Scan the lines below for "brown" and copy the matches.

[Provided records — start]

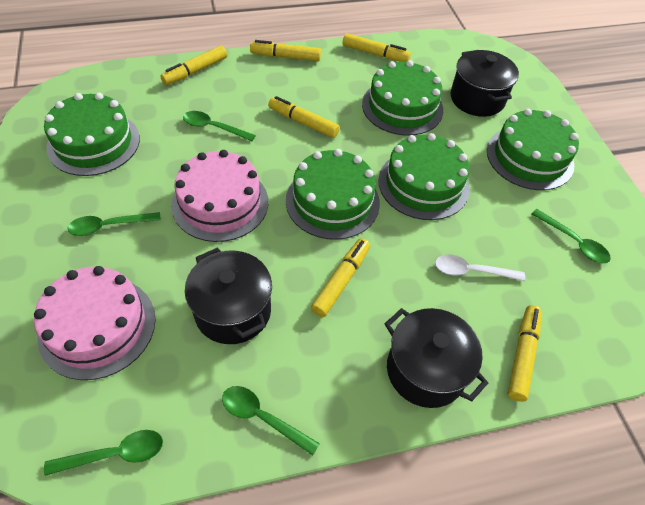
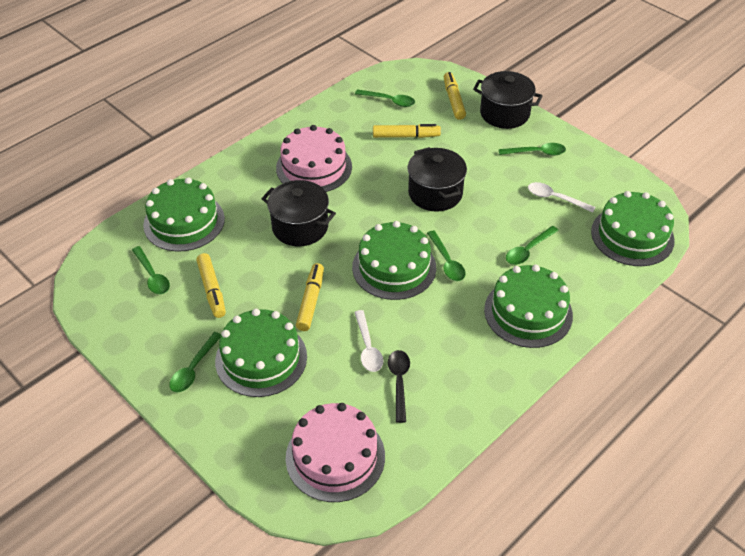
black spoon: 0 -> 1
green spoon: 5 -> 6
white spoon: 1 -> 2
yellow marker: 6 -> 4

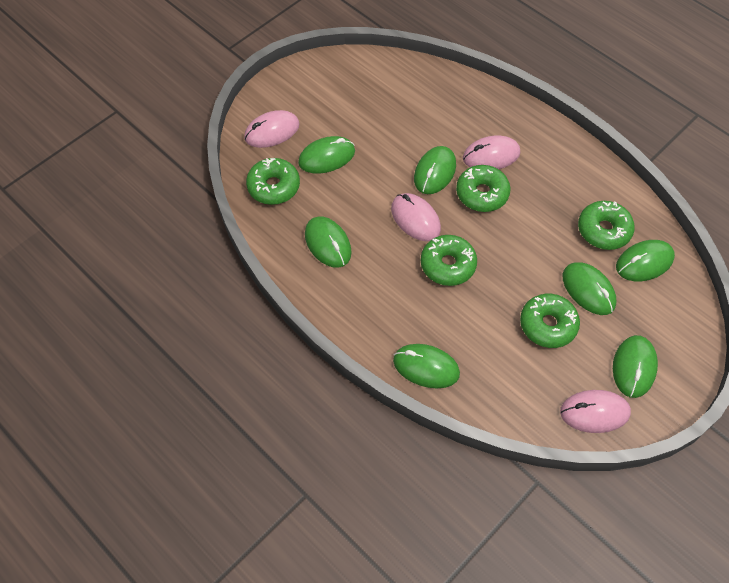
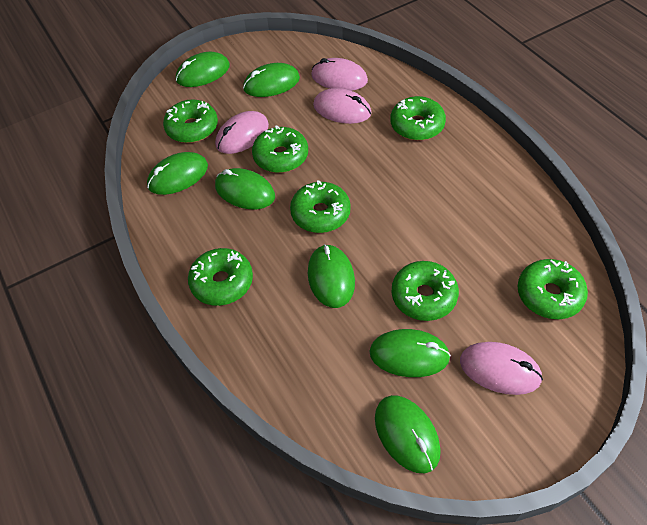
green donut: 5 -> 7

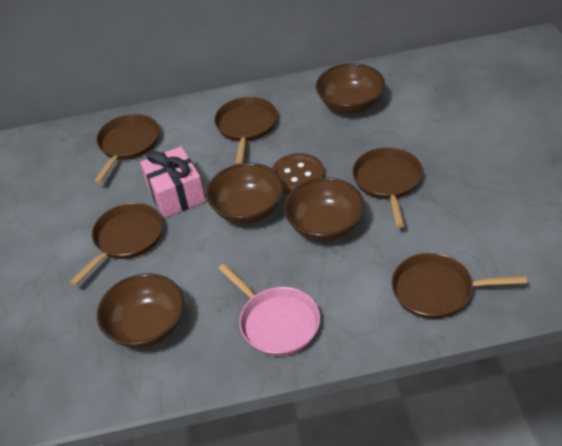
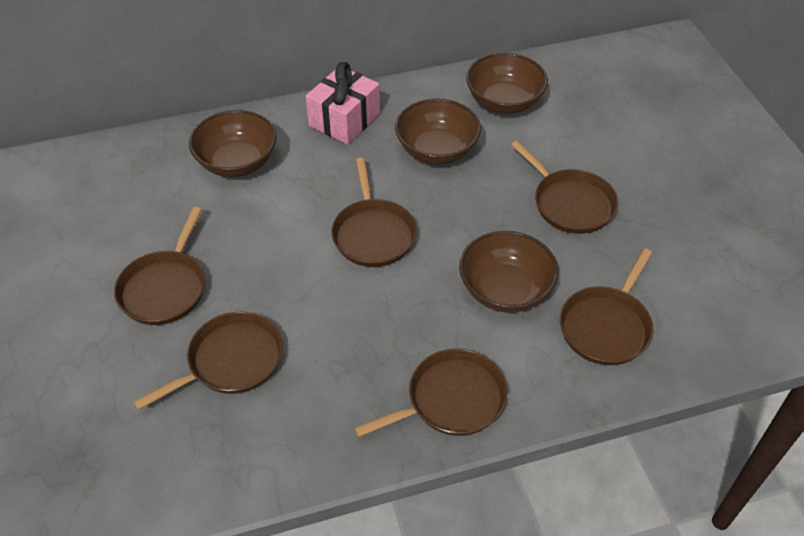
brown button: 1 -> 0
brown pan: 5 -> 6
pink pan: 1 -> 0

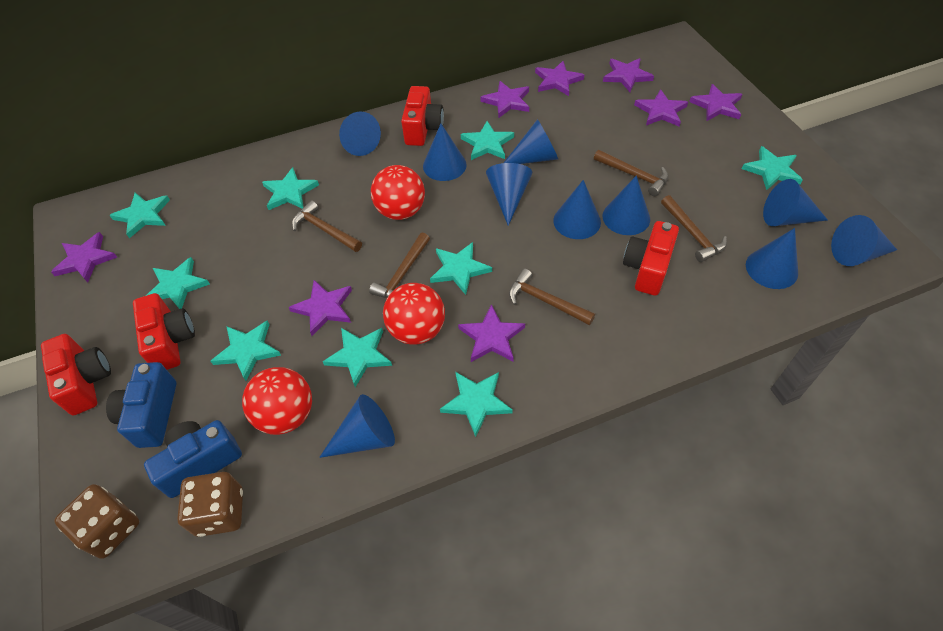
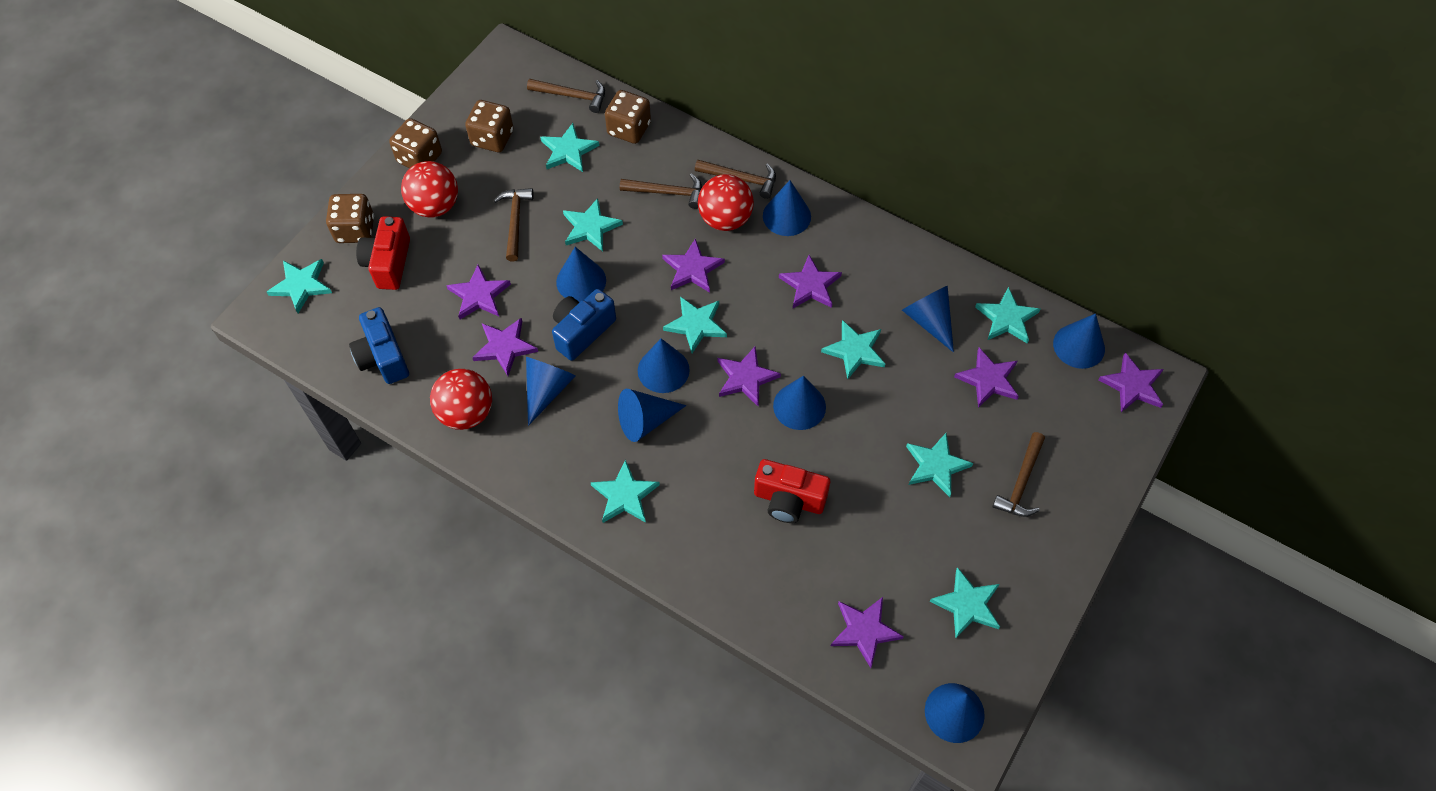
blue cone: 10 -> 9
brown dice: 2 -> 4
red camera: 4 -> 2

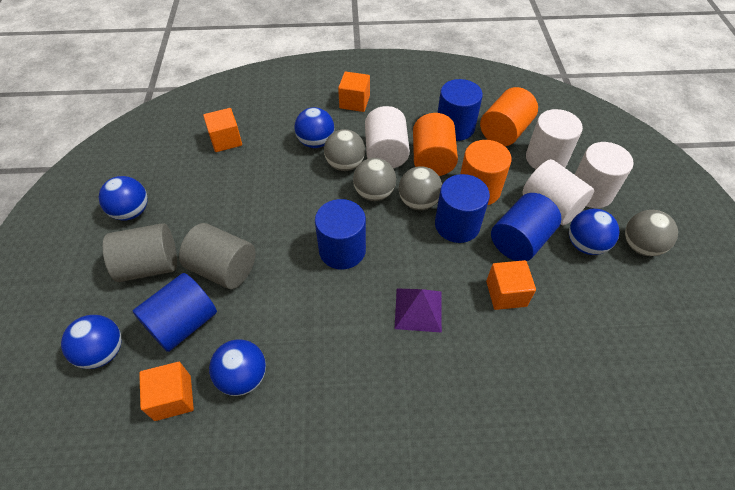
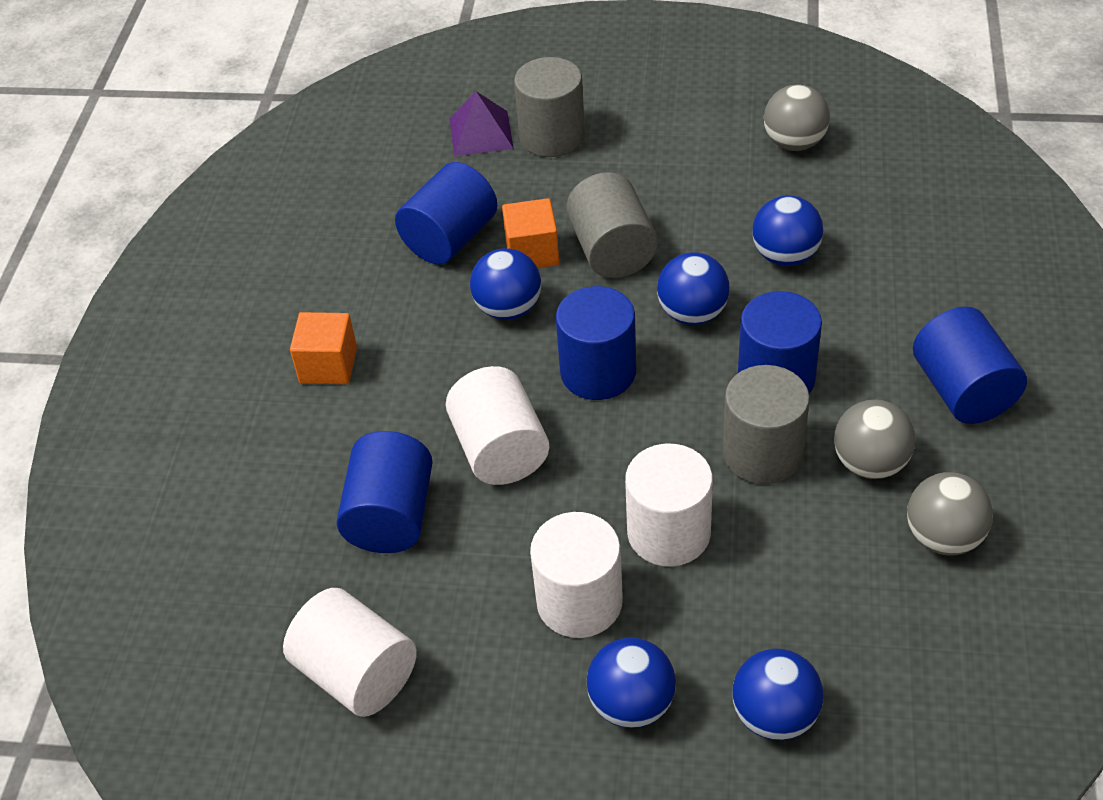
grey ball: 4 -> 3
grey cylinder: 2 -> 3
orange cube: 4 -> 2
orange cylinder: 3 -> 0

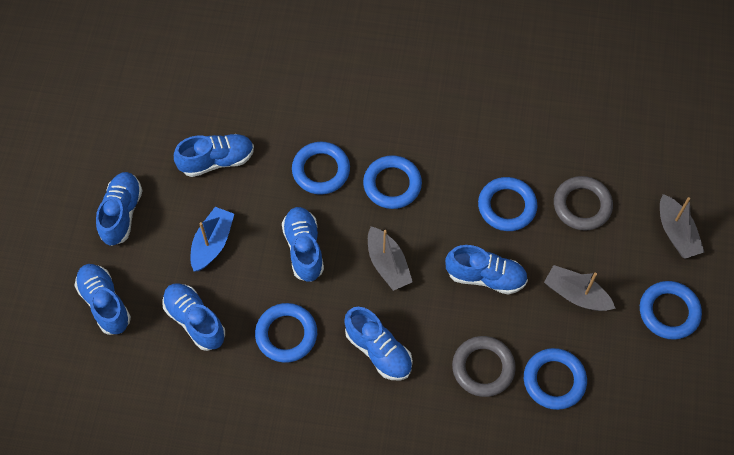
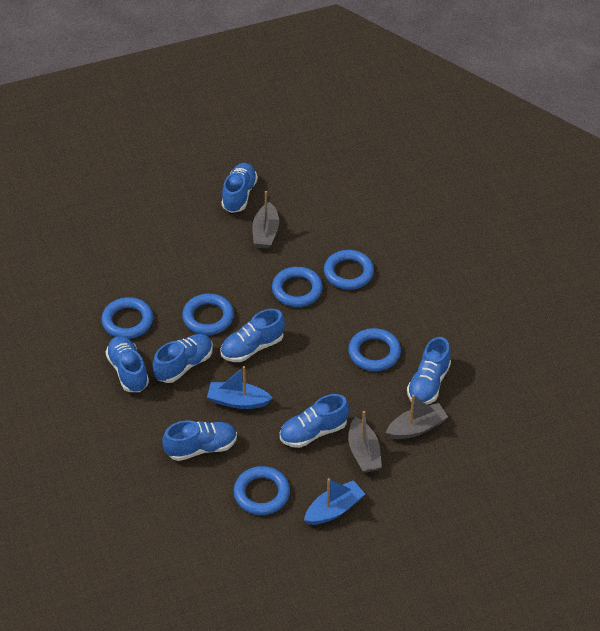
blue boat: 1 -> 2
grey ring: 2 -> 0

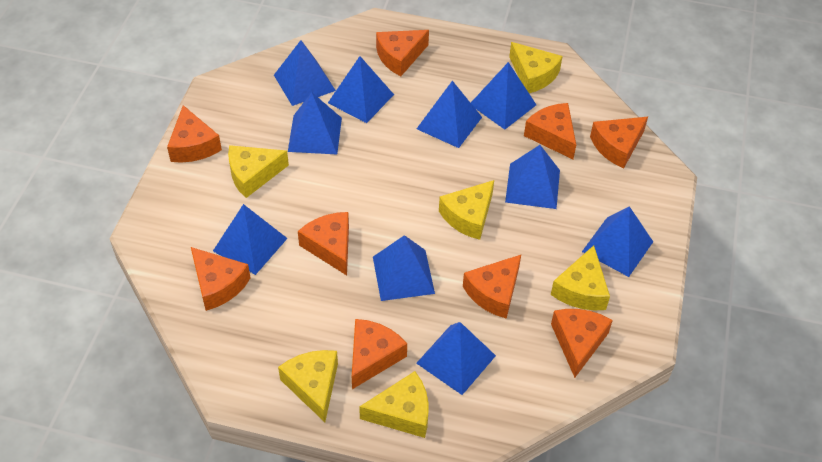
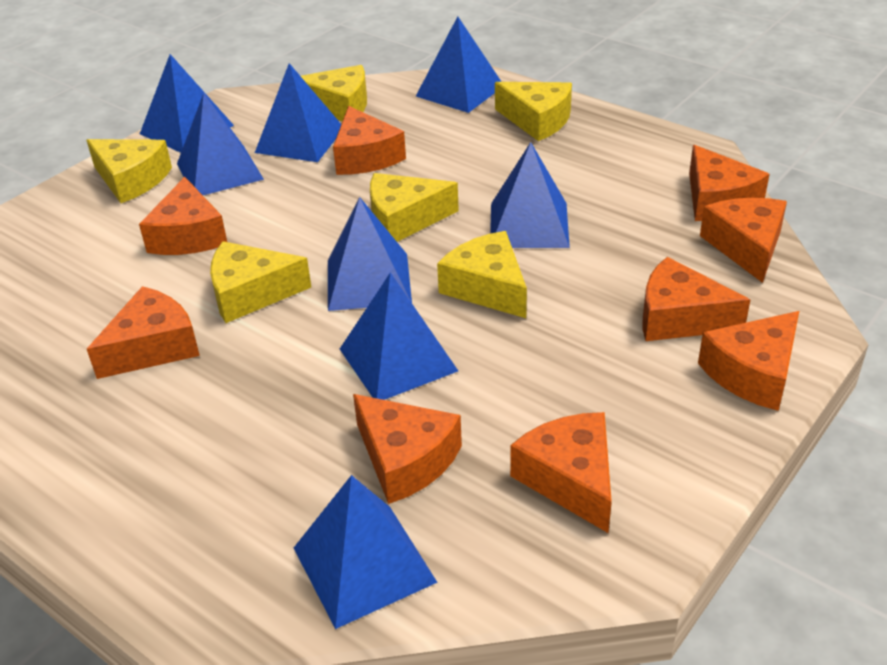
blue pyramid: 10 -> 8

[Provided records — finish]

### Task answer
brown button: 1 -> 0
brown pan: 5 -> 6
brown dice: 2 -> 4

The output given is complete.